EXERCISE BRIEF
Leave every picture out, and print the full listing again exactly.

STORED DATA
# # #

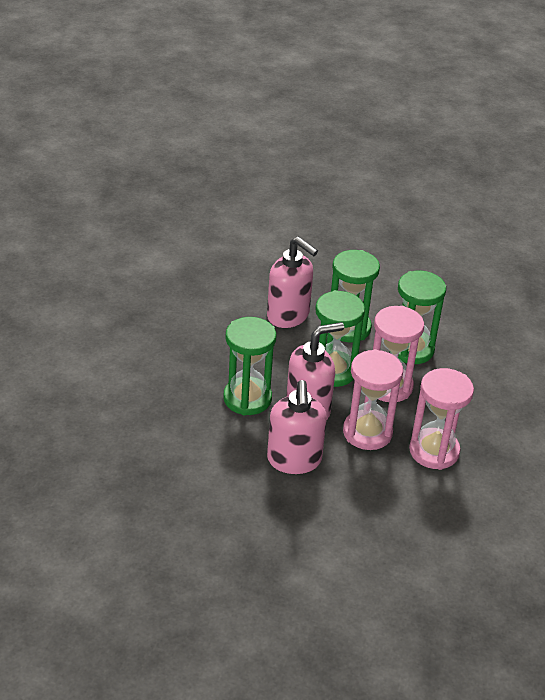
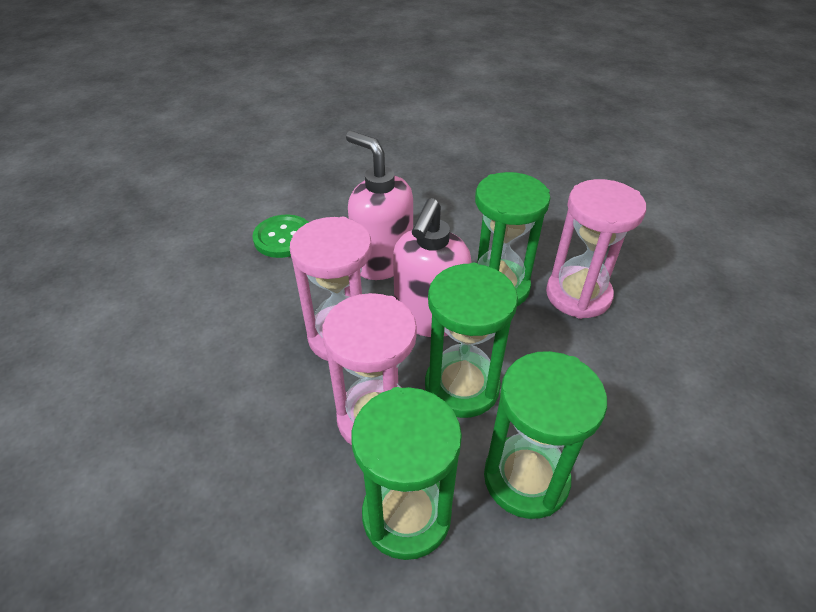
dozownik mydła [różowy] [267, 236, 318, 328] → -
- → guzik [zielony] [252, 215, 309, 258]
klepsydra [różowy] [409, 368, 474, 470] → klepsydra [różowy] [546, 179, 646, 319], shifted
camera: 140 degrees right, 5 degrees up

# # #

EXERCISE RESULT
dozownik mydła [różowy] [267, 236, 318, 328] → -
- → guzik [zielony] [252, 215, 309, 258]
klepsydra [różowy] [409, 368, 474, 470] → klepsydra [różowy] [546, 179, 646, 319], shifted
camera: 140 degrees right, 5 degrees up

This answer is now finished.